Problem to work on: What is the number of lines below that hold "dark"? Answer with that number only.
**** Extracted records ****
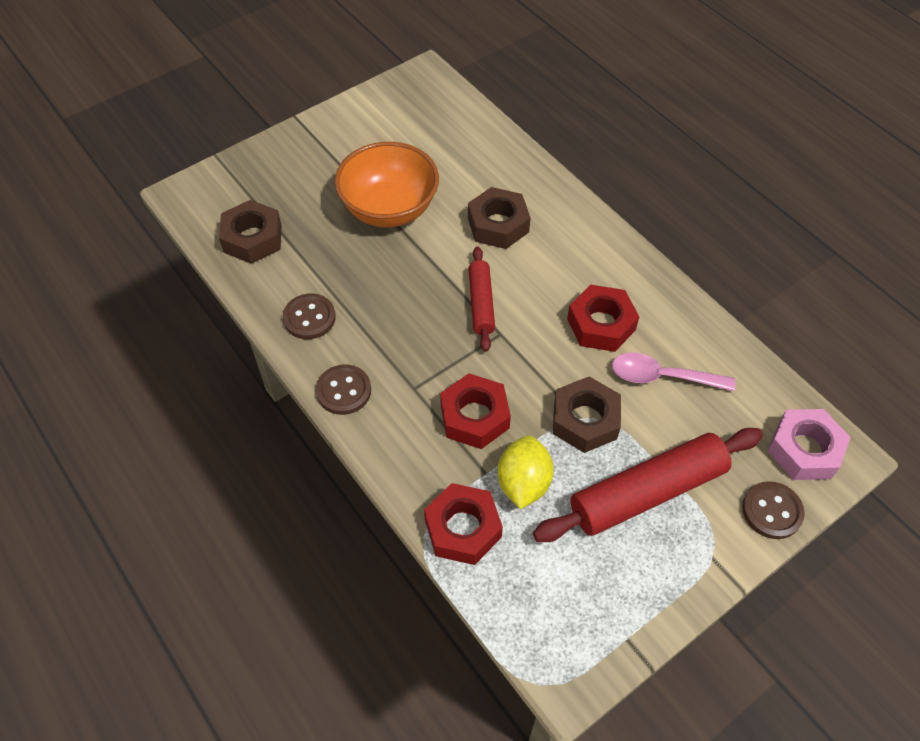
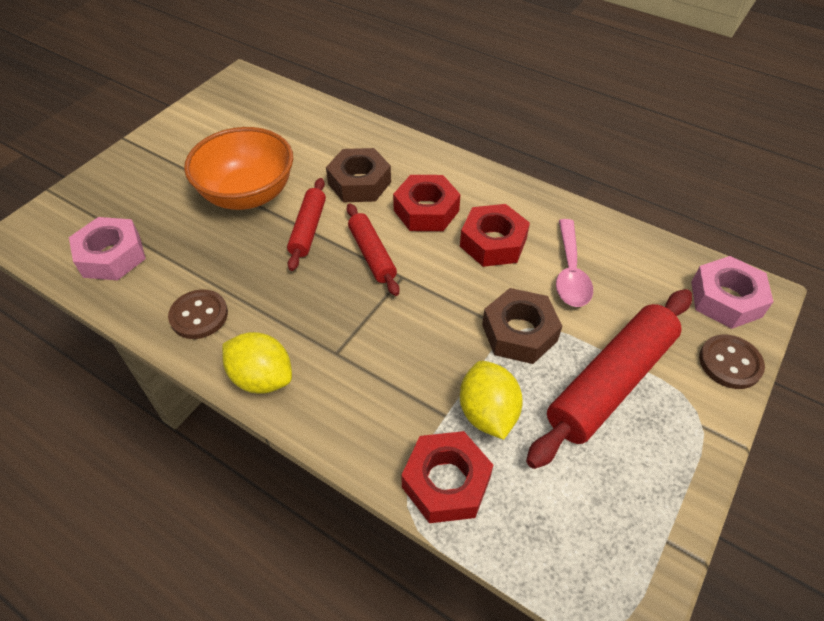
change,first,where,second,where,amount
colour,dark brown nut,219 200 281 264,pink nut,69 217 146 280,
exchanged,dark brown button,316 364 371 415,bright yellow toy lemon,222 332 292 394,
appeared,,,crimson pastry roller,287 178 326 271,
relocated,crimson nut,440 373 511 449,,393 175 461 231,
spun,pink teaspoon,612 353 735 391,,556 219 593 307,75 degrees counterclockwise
****
Solution to the exercise: 2